*Activity*. Narrow the data below down to the lines containing "orange".

*Exercise data*.

++++++++

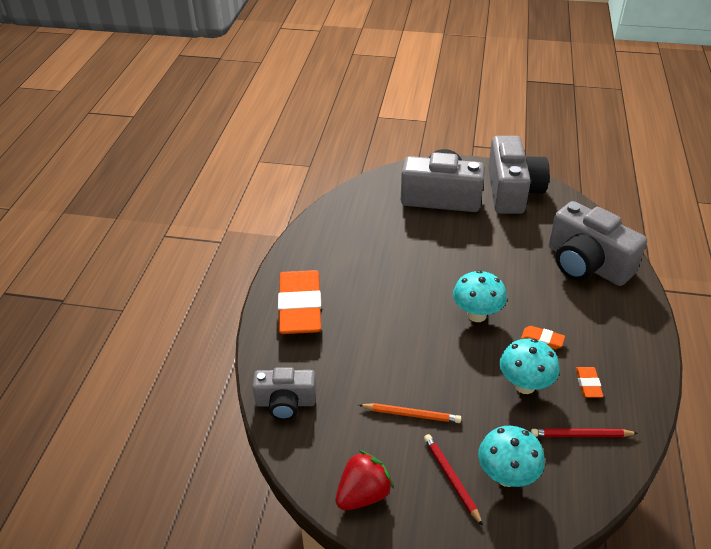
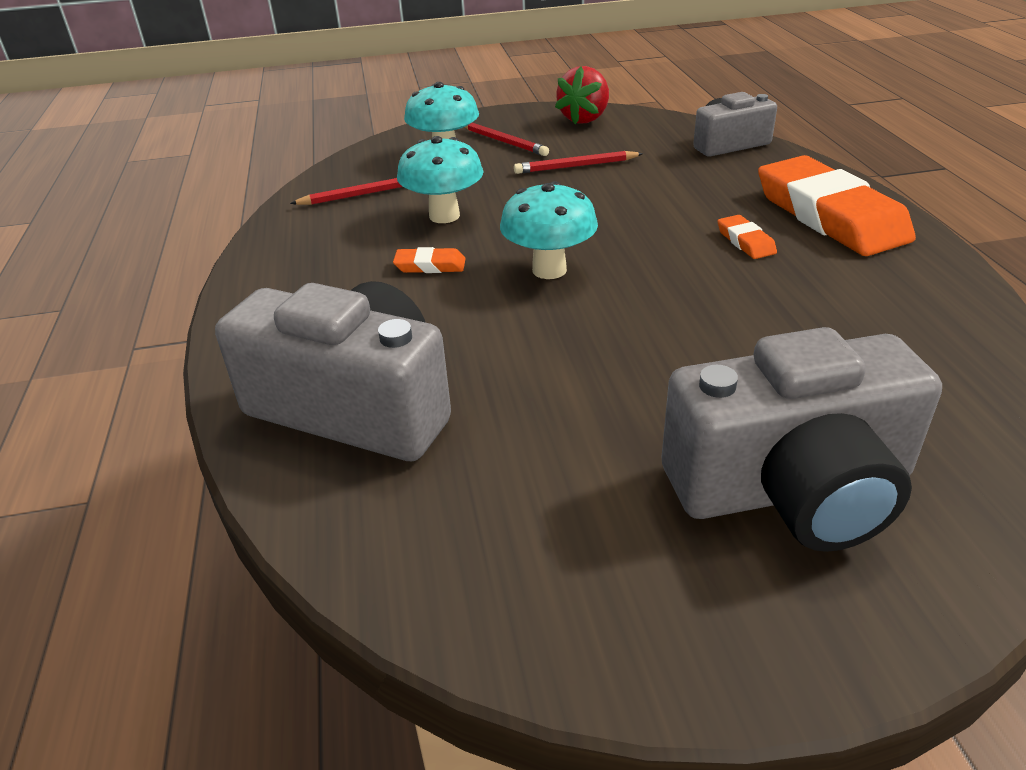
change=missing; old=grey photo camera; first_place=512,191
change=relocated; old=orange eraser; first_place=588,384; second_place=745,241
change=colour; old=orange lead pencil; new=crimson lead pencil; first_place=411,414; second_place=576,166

++++++++

*Answer to the exercise*.
change=relocated; old=orange eraser; first_place=588,384; second_place=745,241
change=colour; old=orange lead pencil; new=crimson lead pencil; first_place=411,414; second_place=576,166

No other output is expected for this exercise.